WHAT IS EXPECTED
Find "Where is vessel or blood in this image?" in the material, then return exactly the line containing it and all lines after it to the end, leaving out pictures.
-- BEGIN DATA FOR THIS TASK --
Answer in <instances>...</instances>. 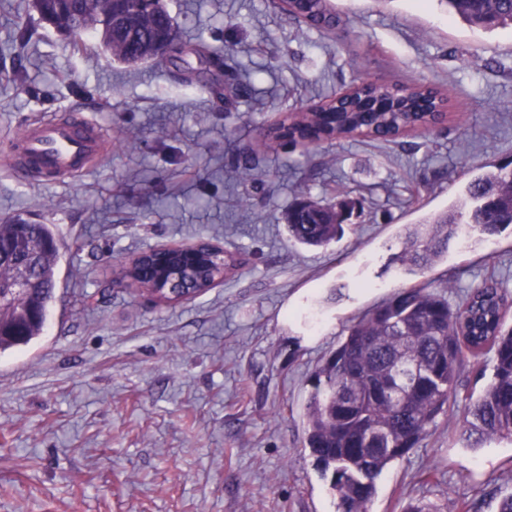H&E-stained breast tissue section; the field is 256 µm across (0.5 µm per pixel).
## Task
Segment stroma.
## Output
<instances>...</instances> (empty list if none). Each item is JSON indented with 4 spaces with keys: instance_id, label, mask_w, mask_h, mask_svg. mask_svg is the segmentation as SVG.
I'll return each mask as SVG.
<instances>
[{
    "instance_id": "obj_1",
    "label": "stroma",
    "mask_w": 512,
    "mask_h": 512,
    "mask_svg": "<svg viewBox=\"0 0 512 512\" xmlns=\"http://www.w3.org/2000/svg\"><path fill=\"white\" fill-rule=\"evenodd\" d=\"M330 31L272 0H163L189 42L177 63L129 66L74 42L30 0H0V218L52 225L56 300L43 335L0 355V512H336L304 446L310 377L350 325L428 285L449 304L493 278L512 294V228L466 241L419 275L391 264L406 226L458 203L466 172L512 160V26L485 31L438 0H329ZM222 49L209 74L195 43ZM448 97L429 133L270 146L264 128L360 78ZM84 107L106 149L83 174L39 182L10 144L33 117ZM364 214L326 247L288 236L299 192ZM210 238L222 283L155 304L117 285L119 261ZM464 365L450 411L377 481L369 512H496L512 444L465 447ZM433 472L424 480V472Z\"/></svg>"
}]
</instances>
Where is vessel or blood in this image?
Returning <instances> with one entry per match:
<instances>
[{
  "label": "vessel or blood",
  "mask_w": 512,
  "mask_h": 512,
  "mask_svg": "<svg viewBox=\"0 0 512 512\" xmlns=\"http://www.w3.org/2000/svg\"><path fill=\"white\" fill-rule=\"evenodd\" d=\"M102 144L99 127L78 112L60 120L26 125L15 140L13 162L56 180L70 179L101 157Z\"/></svg>",
  "instance_id": "b4317fda"
}]
</instances>
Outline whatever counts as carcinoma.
Returning a JSON list of instances; mask_svg holds the SVG:
<instances>
[{
    "label": "carcinoma",
    "instance_id": "carcinoma-1",
    "mask_svg": "<svg viewBox=\"0 0 512 512\" xmlns=\"http://www.w3.org/2000/svg\"><path fill=\"white\" fill-rule=\"evenodd\" d=\"M113 0H88L83 12L69 11L65 0H40L41 14L58 32L79 39L89 33L117 61L133 64L163 60L166 51L158 39L151 14L130 6L138 29L133 48L113 42L102 25L112 16ZM448 13L483 29L512 25V0H442ZM305 25L328 30L338 17L327 0H299L281 7ZM447 107V97L424 85L397 86L383 81L352 85L340 99L319 105L309 119L285 113L282 128L293 143L306 146L363 135L394 140L435 123ZM336 223L323 224L288 207V234L295 241L324 247L343 232V224L360 202L349 195L338 199ZM435 230L421 235L410 229L395 259L407 273L416 274L448 251L461 224L483 235H495L512 225V162L491 169L480 166L465 183L462 201L433 218ZM0 246L19 250L35 259L36 283L32 293H17L0 307V353L27 346L42 336L56 287L59 258L57 239L47 224H32L21 217L0 222ZM153 256L132 260L130 275L148 282L146 271ZM228 263L215 257L198 276L205 287L224 277ZM512 312V297L494 280L472 289L455 306L427 287L395 293L350 326L338 347L313 376L314 390L305 406V441L313 465L329 479L338 512H367L376 494L377 480L393 462L418 446L437 415L456 397L459 368L493 353V373L484 391L469 400L462 416V440L479 448L492 440L512 443V327L505 319ZM416 361L425 377L416 386L402 384L394 369Z\"/></svg>",
    "mask_w": 512,
    "mask_h": 512
}]
</instances>
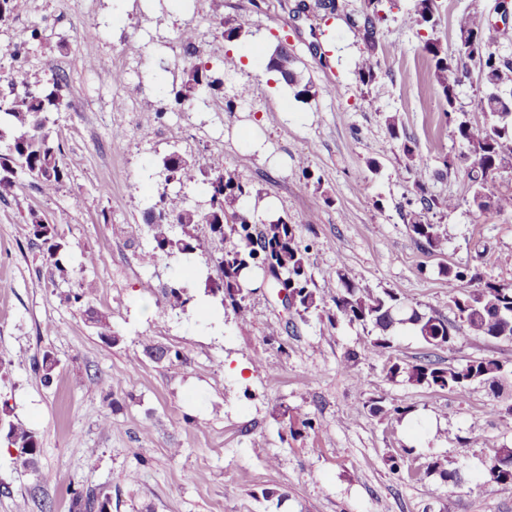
-- END DATA FOR THIS TASK --
FINISHED EXERCISE
Where is vessel or blood in this image?
Returning <instances> with one entry per match:
<instances>
[{
  "label": "vessel or blood",
  "mask_w": 512,
  "mask_h": 512,
  "mask_svg": "<svg viewBox=\"0 0 512 512\" xmlns=\"http://www.w3.org/2000/svg\"><path fill=\"white\" fill-rule=\"evenodd\" d=\"M102 144L99 127L78 112L60 120L26 125L15 140L13 162L56 180L70 179L101 157Z\"/></svg>",
  "instance_id": "b4317fda"
}]
</instances>
Outline whatever counts as carcinoma.
Returning a JSON list of instances; mask_svg holds the SVG:
<instances>
[{
    "label": "carcinoma",
    "instance_id": "carcinoma-1",
    "mask_svg": "<svg viewBox=\"0 0 512 512\" xmlns=\"http://www.w3.org/2000/svg\"><path fill=\"white\" fill-rule=\"evenodd\" d=\"M113 0H88L83 12L69 11L65 0H40L41 14L58 32L79 39L89 33L117 61L133 64L163 60L166 51L158 39L151 14L130 6L138 29L133 48L113 42L102 25L112 16ZM448 13L483 29L512 25V0H442ZM305 25L328 30L338 17L327 0H299L281 7ZM447 107V97L424 85L397 86L383 81L352 85L340 99L319 105L309 119L285 113L282 128L293 143L306 146L363 135L394 140L435 123ZM336 223L323 224L288 207V234L295 241L324 247L343 232V224L360 202L349 195L338 199ZM435 230L421 235L410 229L395 259L407 273L416 274L448 251L461 224L483 235H495L512 225V162L491 169L480 166L465 183L462 201L433 218ZM0 246L19 250L35 259L36 283L32 293H17L0 307V353L27 346L42 336L56 287L59 258L57 239L47 224H32L21 217L0 222ZM153 256L132 260L130 275L148 282L146 271ZM228 263L215 257L198 276L205 287L224 277ZM512 312V297L494 280L472 289L455 306L427 287L395 293L350 326L338 347L313 376L314 390L305 406V441L313 465L329 479L338 512H367L376 494L377 480L393 462L418 446L437 415L456 397L459 368L493 353V373L484 391L469 400L462 416V440L479 448L492 440L512 443V327L505 319ZM416 361L425 377L416 386L402 384L394 369Z\"/></svg>",
    "mask_w": 512,
    "mask_h": 512
}]
</instances>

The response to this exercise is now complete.